> [PROBLEM] Find the line containing "missing,AquaSoapPump,[427 318 463", then return it and every line after it through the end of the records, exactly. Leave out pictures.

> [INPUT RECORDS]
******************************
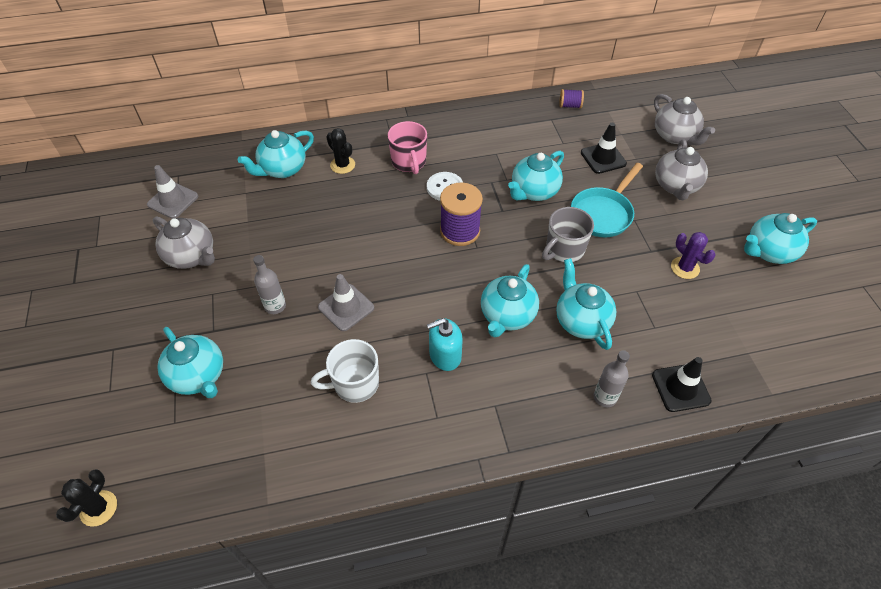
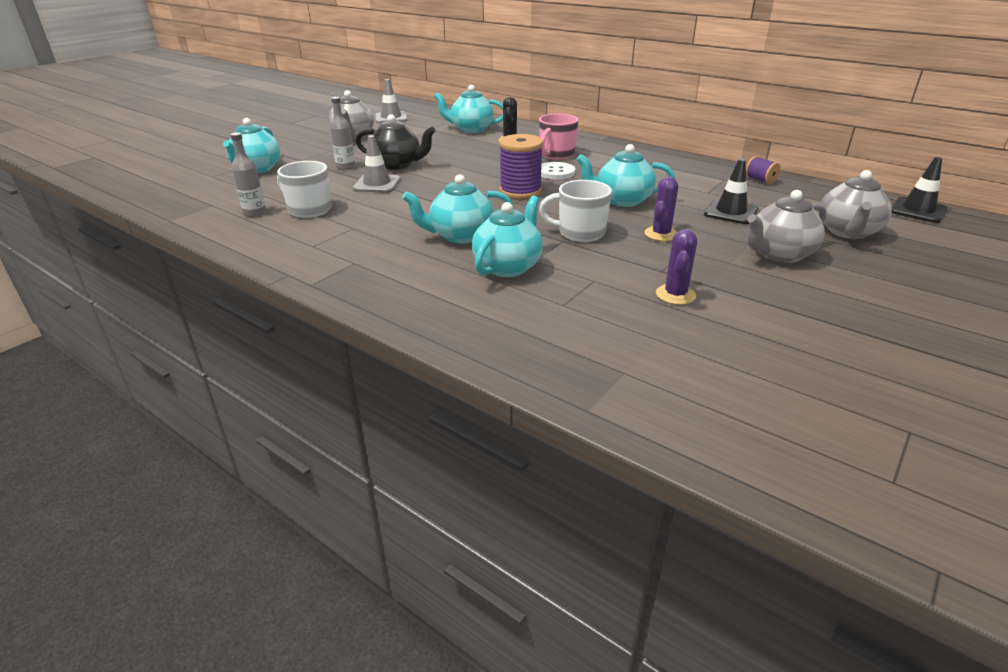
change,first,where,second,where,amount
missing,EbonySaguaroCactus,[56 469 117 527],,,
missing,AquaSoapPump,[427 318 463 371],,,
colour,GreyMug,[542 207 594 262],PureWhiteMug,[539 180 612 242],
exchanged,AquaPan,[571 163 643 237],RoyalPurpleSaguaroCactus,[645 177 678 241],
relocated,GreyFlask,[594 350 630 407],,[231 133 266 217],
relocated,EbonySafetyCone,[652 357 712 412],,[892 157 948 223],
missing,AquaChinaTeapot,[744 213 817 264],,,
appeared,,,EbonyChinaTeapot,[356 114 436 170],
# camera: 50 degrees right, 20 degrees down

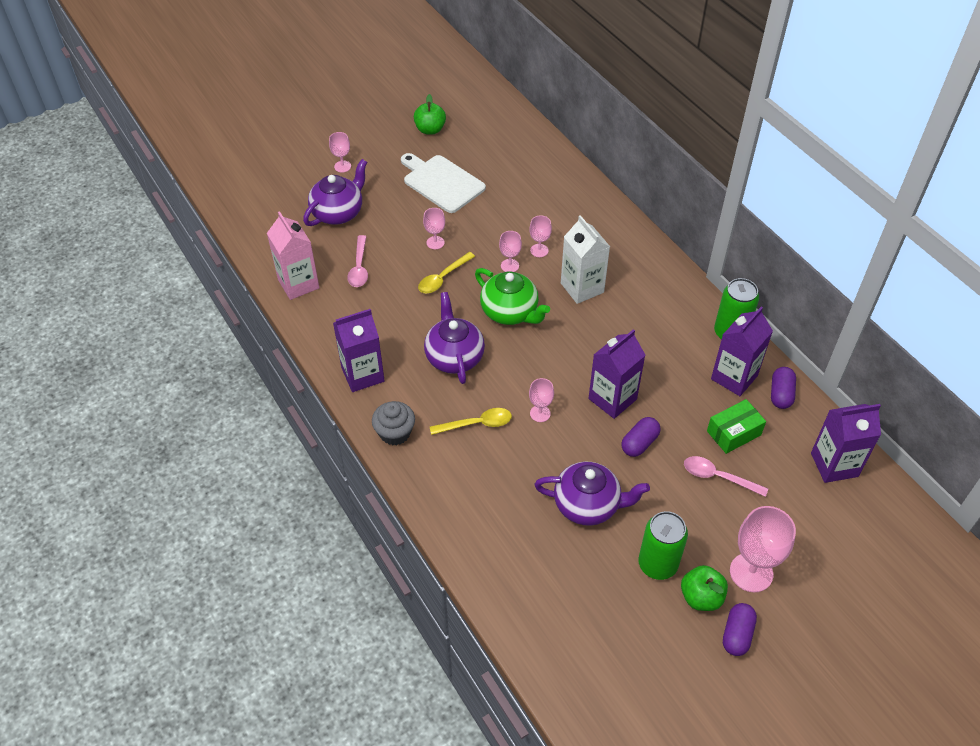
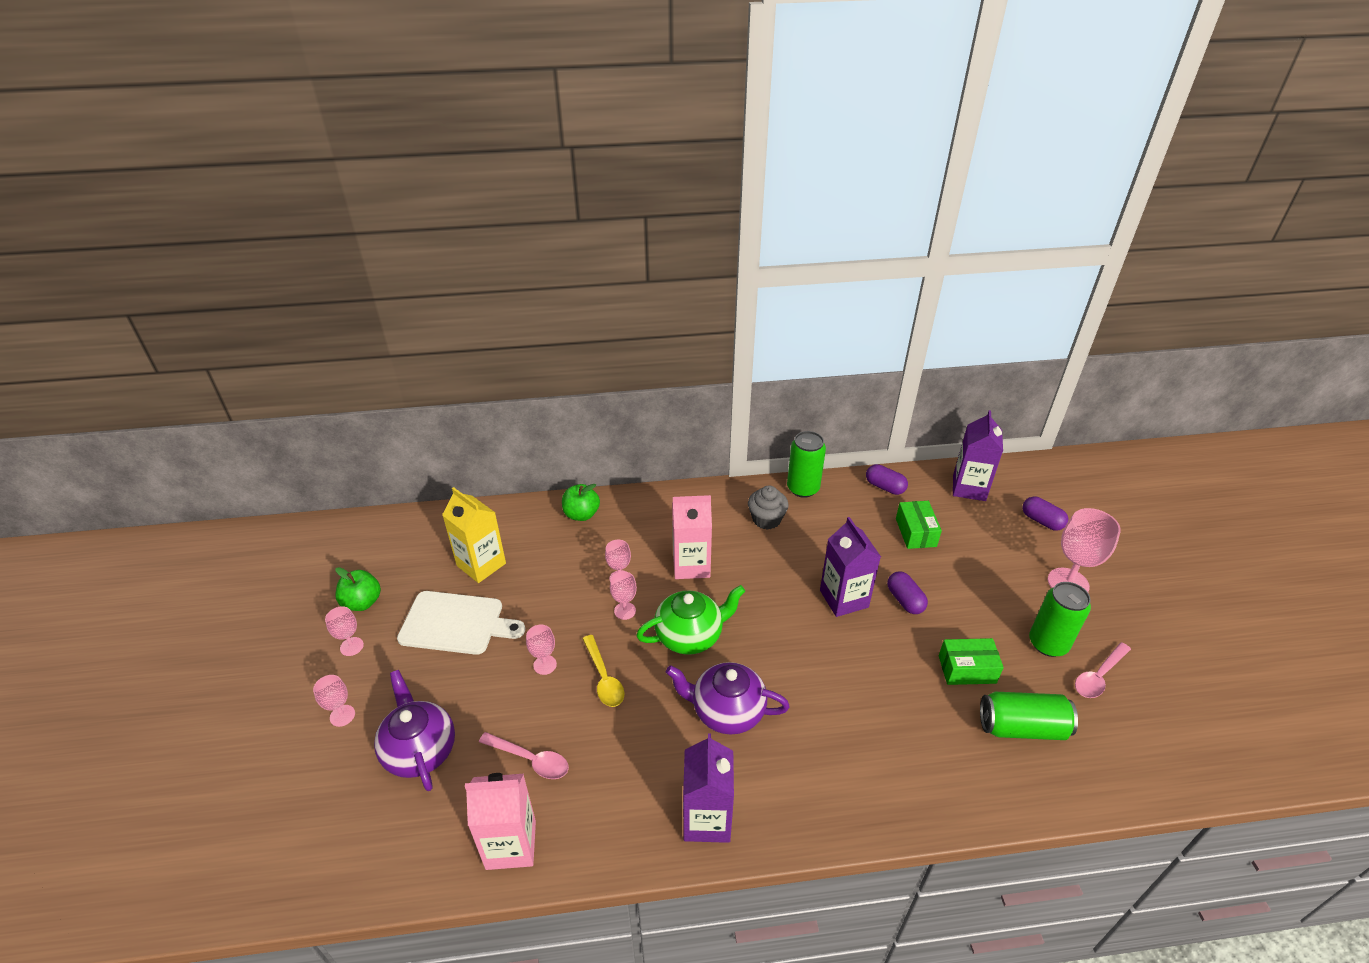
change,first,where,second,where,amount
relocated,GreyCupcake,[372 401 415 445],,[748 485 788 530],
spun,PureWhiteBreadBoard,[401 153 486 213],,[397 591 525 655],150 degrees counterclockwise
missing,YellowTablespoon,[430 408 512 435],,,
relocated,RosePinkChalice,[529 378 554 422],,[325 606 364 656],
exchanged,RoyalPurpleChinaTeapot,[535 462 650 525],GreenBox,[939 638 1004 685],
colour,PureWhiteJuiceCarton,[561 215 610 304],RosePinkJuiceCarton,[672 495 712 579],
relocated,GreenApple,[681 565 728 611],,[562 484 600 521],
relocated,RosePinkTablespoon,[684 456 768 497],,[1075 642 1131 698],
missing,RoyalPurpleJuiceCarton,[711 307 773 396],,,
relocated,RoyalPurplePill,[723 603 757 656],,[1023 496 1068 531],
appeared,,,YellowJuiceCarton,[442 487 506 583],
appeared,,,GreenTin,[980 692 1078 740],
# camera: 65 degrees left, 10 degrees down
******************************
> [REPLY TO THE EXERCISE]
missing,AquaSoapPump,[427 318 463 371],,,
colour,GreyMug,[542 207 594 262],PureWhiteMug,[539 180 612 242],
exchanged,AquaPan,[571 163 643 237],RoyalPurpleSaguaroCactus,[645 177 678 241],
relocated,GreyFlask,[594 350 630 407],,[231 133 266 217],
relocated,EbonySafetyCone,[652 357 712 412],,[892 157 948 223],
missing,AquaChinaTeapot,[744 213 817 264],,,
appeared,,,EbonyChinaTeapot,[356 114 436 170],
# camera: 50 degrees right, 20 degrees down

change,first,where,second,where,amount
relocated,GreyCupcake,[372 401 415 445],,[748 485 788 530],
spun,PureWhiteBreadBoard,[401 153 486 213],,[397 591 525 655],150 degrees counterclockwise
missing,YellowTablespoon,[430 408 512 435],,,
relocated,RosePinkChalice,[529 378 554 422],,[325 606 364 656],
exchanged,RoyalPurpleChinaTeapot,[535 462 650 525],GreenBox,[939 638 1004 685],
colour,PureWhiteJuiceCarton,[561 215 610 304],RosePinkJuiceCarton,[672 495 712 579],
relocated,GreenApple,[681 565 728 611],,[562 484 600 521],
relocated,RosePinkTablespoon,[684 456 768 497],,[1075 642 1131 698],
missing,RoyalPurpleJuiceCarton,[711 307 773 396],,,
relocated,RoyalPurplePill,[723 603 757 656],,[1023 496 1068 531],
appeared,,,YellowJuiceCarton,[442 487 506 583],
appeared,,,GreenTin,[980 692 1078 740],
# camera: 65 degrees left, 10 degrees down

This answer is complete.